## Exercise description
Please revise the items below by replacing "viewer" with "camera" everywhere it occurs and leaving everything else unchanged. Leave the pictures out of your answer.

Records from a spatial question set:
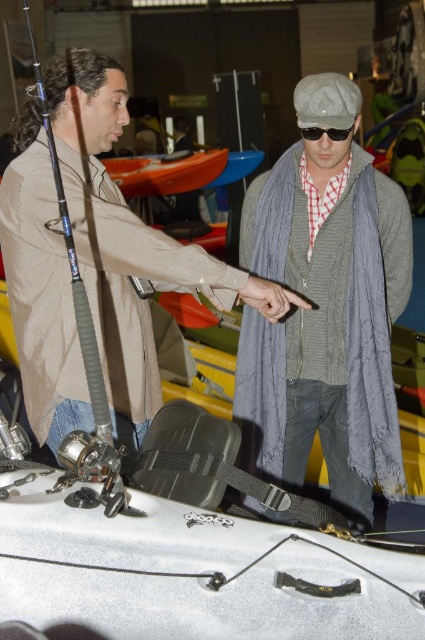
Does point (258, 444) come farther from viewer compared to point (316, 134)?

Yes, point (258, 444) is behind point (316, 134).

Can you confirm if gray knitted scarf at center is shorter than black matte sunglasses at center?

In fact, gray knitted scarf at center may be taller than black matte sunglasses at center.

Who is more distant from viewer, (362, 440) or (300, 131)?

Positioned behind is point (300, 131).

Locate an element on the screen. gray knitted scarf at center is located at coordinates (325, 305).

Is point (56, 252) less distant than point (348, 129)?

Yes, it is in front of point (348, 129).

Is matte gray scarf at center positioned behind black matte sunglasses at center?

No, matte gray scarf at center is closer to the viewer.

Does point (108, 394) come closer to viewer compared to point (337, 138)?

Yes, it is.

Identify the location of matte gray scarf at center. (127, 237).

## Response
Does point (258, 444) come farther from camera compared to point (316, 134)?

Yes, point (258, 444) is behind point (316, 134).

Can you confirm if gray knitted scarf at center is shorter than black matte sunglasses at center?

In fact, gray knitted scarf at center may be taller than black matte sunglasses at center.

Who is more distant from camera, (362, 440) or (300, 131)?

Positioned behind is point (300, 131).

Locate an element on the screen. gray knitted scarf at center is located at coordinates (325, 305).

Is point (56, 252) less distant than point (348, 129)?

Yes, it is in front of point (348, 129).

Is matte gray scarf at center positioned behind black matte sunglasses at center?

No, matte gray scarf at center is closer to the camera.

Does point (108, 394) come closer to camera compared to point (337, 138)?

Yes, it is.

Identify the location of matte gray scarf at center. (127, 237).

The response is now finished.